* PROBLEM STATEMENT: Transcribe the tail of the listing: start at the line containing "(303, 102) = (435, 97): pink" and stop after the last line, keeping every character as is and adding nothing.

* EXTRACTED RECORDS:

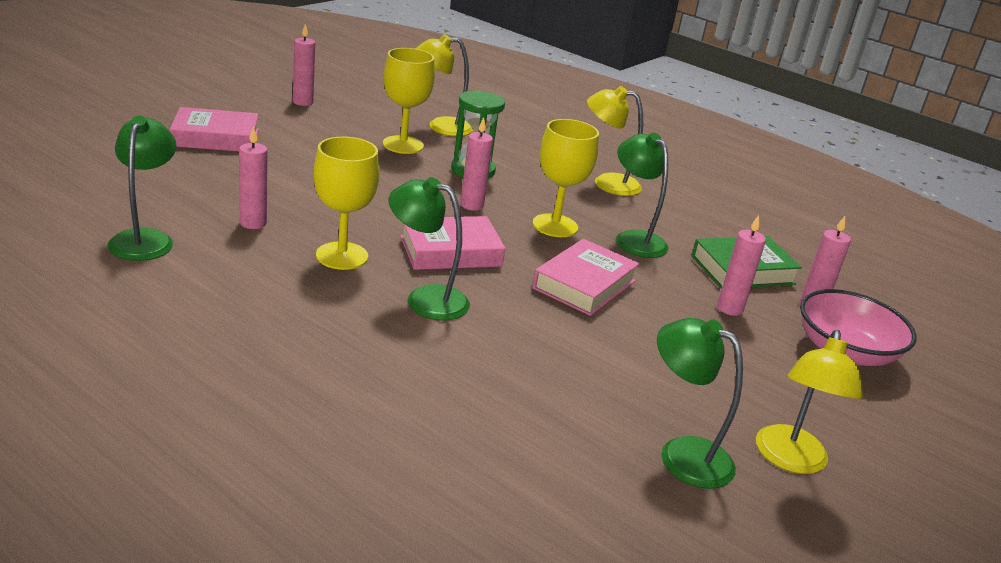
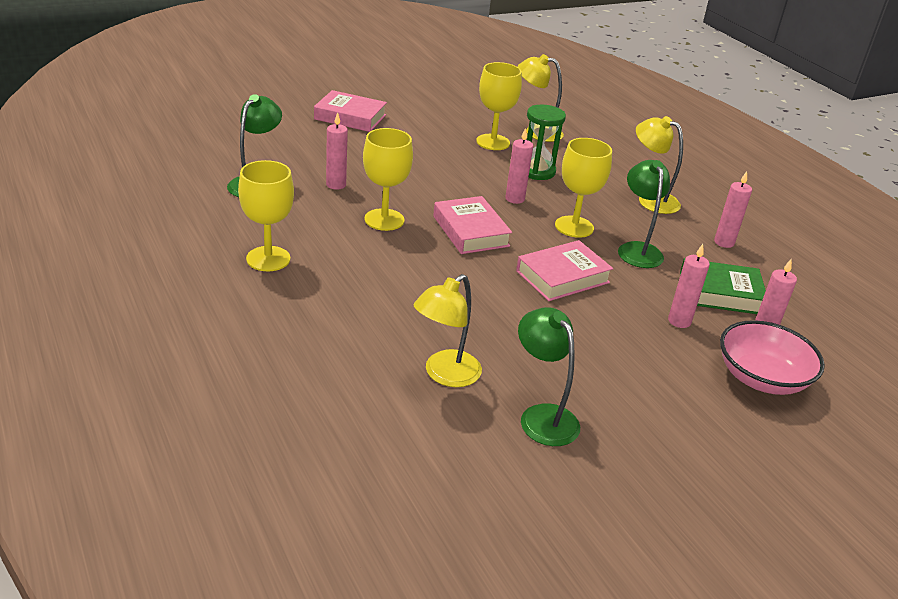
camera: 25 degrees right, 5 degrees up
(227, 335) = (268, 259): none -> yellow goblet
(303, 102) = (435, 97): pink candle -> pink candle (724, 242)
(425, 299) = (425, 262): green lamp -> none
(450, 251) = (470, 231): pink book -> pink book turned 60 degrees clockwise
(790, 460) = (632, 444): yellow lamp -> yellow lamp (445, 375)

* EXPECTED ANSWER:
(303, 102) = (435, 97): pink candle -> pink candle (724, 242)
(425, 299) = (425, 262): green lamp -> none
(450, 251) = (470, 231): pink book -> pink book turned 60 degrees clockwise
(790, 460) = (632, 444): yellow lamp -> yellow lamp (445, 375)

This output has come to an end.